─── Information given
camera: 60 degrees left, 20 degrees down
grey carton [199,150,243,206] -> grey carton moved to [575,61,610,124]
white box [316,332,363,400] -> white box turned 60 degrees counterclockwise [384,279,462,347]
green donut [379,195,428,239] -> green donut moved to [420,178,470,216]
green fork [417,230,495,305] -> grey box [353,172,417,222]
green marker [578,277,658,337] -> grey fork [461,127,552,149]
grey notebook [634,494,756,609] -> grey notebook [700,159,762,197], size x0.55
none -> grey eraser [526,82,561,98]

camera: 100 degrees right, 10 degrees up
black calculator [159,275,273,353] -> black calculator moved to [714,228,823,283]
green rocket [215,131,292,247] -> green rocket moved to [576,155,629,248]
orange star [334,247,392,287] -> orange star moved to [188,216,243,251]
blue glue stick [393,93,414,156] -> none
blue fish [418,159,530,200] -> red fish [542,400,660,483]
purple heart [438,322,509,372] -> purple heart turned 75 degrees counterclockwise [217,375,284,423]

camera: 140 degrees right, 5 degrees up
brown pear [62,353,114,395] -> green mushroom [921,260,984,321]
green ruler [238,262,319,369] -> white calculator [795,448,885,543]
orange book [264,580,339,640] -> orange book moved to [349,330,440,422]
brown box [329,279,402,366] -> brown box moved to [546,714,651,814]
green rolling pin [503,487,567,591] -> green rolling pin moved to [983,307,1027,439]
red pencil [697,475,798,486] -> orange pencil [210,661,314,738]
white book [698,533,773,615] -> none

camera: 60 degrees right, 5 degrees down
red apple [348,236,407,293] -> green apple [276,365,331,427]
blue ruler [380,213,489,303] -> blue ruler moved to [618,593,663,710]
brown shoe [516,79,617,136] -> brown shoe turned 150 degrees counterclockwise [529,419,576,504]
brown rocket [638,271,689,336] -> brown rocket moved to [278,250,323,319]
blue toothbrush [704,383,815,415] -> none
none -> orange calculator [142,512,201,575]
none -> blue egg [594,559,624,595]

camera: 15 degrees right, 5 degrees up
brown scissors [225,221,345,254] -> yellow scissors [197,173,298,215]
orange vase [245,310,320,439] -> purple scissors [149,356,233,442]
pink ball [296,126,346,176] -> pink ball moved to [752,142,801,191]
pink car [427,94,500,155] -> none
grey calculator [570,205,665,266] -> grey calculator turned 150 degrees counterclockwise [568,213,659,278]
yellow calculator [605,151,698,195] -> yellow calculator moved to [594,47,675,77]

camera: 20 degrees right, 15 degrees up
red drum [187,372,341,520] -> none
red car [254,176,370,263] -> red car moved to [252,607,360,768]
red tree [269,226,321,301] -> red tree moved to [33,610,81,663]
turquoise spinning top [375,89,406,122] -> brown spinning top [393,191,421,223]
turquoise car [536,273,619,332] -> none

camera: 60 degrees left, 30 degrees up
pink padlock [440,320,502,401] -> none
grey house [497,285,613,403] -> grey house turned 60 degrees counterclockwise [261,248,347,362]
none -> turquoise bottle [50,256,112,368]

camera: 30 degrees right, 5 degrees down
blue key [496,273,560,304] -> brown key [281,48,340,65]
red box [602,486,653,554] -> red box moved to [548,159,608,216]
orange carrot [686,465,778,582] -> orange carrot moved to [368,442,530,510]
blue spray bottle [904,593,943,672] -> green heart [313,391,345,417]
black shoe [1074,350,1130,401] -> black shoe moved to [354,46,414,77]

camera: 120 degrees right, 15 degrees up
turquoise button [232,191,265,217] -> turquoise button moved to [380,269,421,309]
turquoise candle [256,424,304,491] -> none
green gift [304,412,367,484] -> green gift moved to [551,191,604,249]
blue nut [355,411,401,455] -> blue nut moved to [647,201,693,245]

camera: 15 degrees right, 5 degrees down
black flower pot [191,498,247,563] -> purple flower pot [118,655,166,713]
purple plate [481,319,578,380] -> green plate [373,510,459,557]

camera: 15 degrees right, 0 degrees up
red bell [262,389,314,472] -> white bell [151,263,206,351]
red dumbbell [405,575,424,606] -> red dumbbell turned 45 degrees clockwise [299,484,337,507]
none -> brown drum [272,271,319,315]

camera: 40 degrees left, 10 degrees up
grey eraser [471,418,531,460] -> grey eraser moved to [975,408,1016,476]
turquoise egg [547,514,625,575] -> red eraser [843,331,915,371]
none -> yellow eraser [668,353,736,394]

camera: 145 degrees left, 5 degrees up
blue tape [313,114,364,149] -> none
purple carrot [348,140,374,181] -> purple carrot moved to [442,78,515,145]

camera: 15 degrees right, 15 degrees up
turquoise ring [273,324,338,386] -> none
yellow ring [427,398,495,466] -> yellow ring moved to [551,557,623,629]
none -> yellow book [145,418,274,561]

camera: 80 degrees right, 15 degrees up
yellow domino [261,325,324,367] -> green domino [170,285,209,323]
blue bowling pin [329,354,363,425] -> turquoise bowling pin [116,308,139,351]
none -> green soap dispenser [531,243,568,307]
──────
What needs to be done
Locate and copy each line in the data above that includes the word "ring".

Task result
turquoise ring [273,324,338,386] -> none
yellow ring [427,398,495,466] -> yellow ring moved to [551,557,623,629]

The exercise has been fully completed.